Activity.
Pull out of the data below the stretch of lines bounded by the one containing "(358, 260) = (401, 279): pink" and the one containing "(594, 129) = (650, 280): none -> grey nut", both bounds included, unchanged.

Excerpted records.
- Opening Delimiter -

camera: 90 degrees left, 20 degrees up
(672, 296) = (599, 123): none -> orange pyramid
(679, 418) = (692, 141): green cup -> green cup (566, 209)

- Closing Delimiter -
- Opening Delimiter -

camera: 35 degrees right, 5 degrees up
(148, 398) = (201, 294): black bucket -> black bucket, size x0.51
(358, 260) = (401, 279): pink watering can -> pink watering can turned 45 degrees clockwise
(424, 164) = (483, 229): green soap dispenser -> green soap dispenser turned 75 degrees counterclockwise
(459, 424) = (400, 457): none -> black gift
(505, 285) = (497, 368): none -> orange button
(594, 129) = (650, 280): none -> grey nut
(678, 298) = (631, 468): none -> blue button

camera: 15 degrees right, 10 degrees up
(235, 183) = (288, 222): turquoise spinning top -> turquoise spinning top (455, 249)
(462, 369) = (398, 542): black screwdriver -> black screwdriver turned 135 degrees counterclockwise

- Closing Delimiter -
- Opening Delimiter -

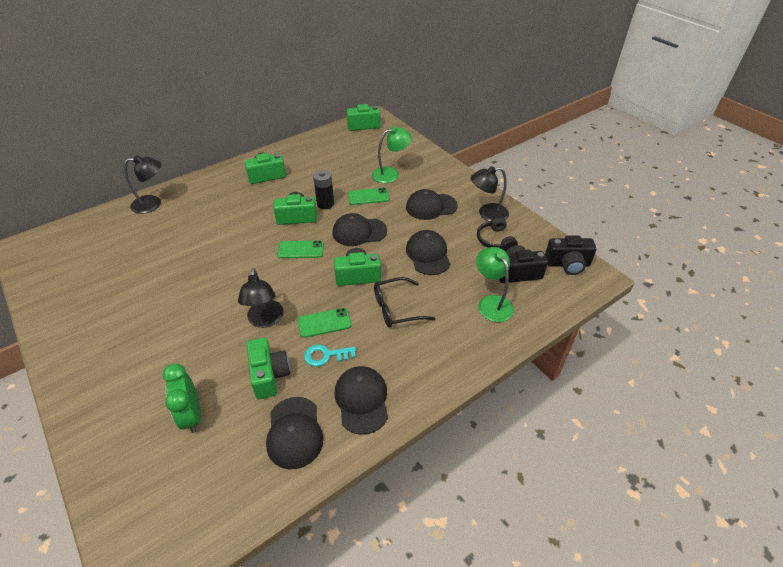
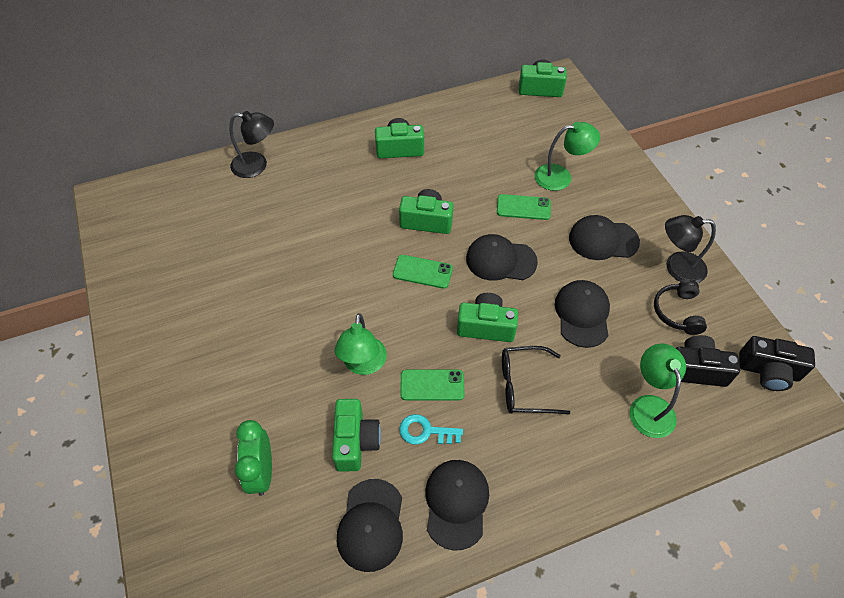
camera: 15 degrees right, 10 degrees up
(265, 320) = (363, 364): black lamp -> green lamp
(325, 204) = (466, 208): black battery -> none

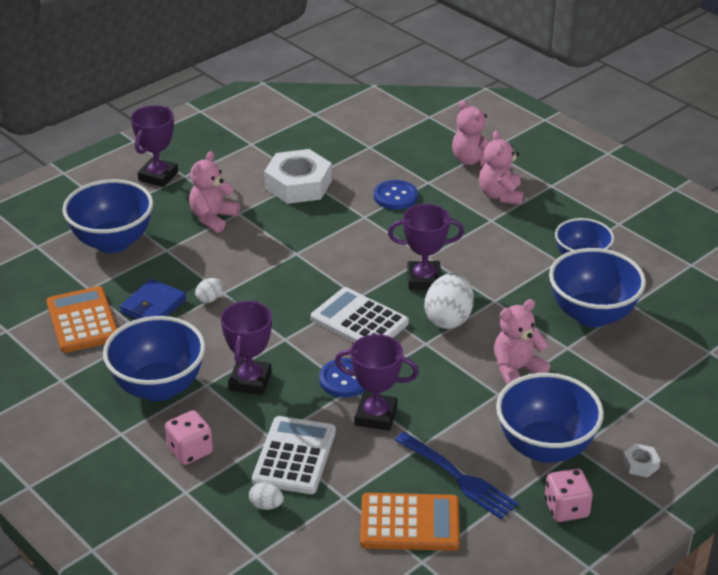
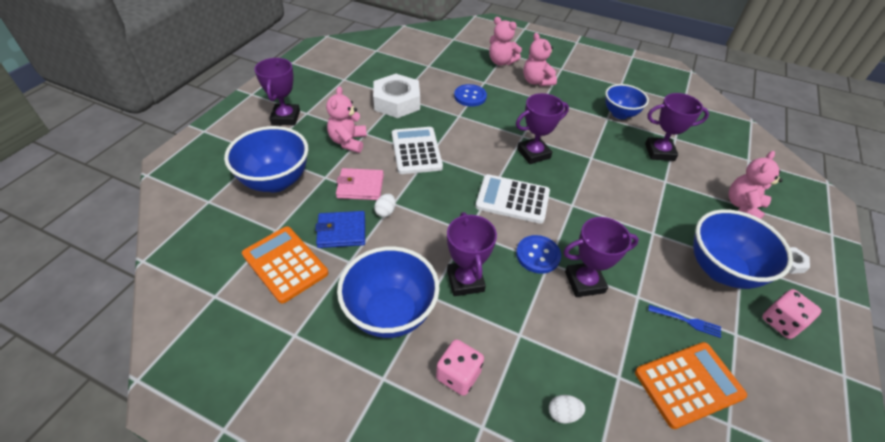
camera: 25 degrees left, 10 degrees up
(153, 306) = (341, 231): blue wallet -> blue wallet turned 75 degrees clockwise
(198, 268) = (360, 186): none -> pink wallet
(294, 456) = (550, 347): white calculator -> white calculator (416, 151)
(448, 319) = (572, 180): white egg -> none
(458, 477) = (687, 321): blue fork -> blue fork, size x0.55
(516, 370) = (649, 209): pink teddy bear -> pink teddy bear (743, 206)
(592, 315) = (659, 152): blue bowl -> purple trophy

- Closing Delimiter -

Output for this exercise.
(358, 260) = (401, 279): pink watering can -> pink watering can turned 45 degrees clockwise
(424, 164) = (483, 229): green soap dispenser -> green soap dispenser turned 75 degrees counterclockwise
(459, 424) = (400, 457): none -> black gift
(505, 285) = (497, 368): none -> orange button
(594, 129) = (650, 280): none -> grey nut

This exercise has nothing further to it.